* What is expected
Starting at the line that contains "C4: 330nF (GND, N005) -> 4.7nF (GND, N005)", quote each line exactly through the last line of the entries, both included.

--

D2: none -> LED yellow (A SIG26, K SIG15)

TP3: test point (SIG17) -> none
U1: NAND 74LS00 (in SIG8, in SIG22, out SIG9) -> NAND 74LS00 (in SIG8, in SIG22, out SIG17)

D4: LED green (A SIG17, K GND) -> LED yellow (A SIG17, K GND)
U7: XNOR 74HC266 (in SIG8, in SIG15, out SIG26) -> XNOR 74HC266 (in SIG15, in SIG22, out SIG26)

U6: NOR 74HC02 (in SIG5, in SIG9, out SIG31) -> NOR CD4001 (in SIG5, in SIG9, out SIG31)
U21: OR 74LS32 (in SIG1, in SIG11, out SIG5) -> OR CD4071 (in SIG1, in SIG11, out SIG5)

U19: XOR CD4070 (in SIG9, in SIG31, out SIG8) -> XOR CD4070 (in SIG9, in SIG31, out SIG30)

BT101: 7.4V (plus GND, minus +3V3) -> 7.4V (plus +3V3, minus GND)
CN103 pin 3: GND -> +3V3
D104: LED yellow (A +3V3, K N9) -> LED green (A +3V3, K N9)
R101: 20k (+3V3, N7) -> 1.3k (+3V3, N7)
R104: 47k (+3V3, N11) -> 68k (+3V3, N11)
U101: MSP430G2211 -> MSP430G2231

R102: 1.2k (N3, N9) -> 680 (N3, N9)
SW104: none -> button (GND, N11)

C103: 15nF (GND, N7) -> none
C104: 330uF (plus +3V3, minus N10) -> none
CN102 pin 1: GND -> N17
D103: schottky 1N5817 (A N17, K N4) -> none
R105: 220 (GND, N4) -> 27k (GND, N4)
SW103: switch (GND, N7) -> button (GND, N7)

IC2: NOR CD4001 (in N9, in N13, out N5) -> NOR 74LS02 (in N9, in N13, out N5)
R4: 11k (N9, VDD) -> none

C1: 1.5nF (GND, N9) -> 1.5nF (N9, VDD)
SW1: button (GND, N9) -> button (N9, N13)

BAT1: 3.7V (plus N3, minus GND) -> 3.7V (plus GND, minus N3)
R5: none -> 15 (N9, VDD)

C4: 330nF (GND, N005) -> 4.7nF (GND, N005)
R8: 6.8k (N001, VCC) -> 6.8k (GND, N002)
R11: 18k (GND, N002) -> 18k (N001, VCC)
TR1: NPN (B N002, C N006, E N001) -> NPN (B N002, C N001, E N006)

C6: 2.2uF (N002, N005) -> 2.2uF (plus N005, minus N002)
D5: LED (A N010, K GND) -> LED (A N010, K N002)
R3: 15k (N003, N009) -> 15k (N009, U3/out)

--

* Response for this exercise
C4: 330nF (GND, N005) -> 4.7nF (GND, N005)
R8: 6.8k (N001, VCC) -> 6.8k (GND, N002)
R11: 18k (GND, N002) -> 18k (N001, VCC)
TR1: NPN (B N002, C N006, E N001) -> NPN (B N002, C N001, E N006)

C6: 2.2uF (N002, N005) -> 2.2uF (plus N005, minus N002)
D5: LED (A N010, K GND) -> LED (A N010, K N002)
R3: 15k (N003, N009) -> 15k (N009, U3/out)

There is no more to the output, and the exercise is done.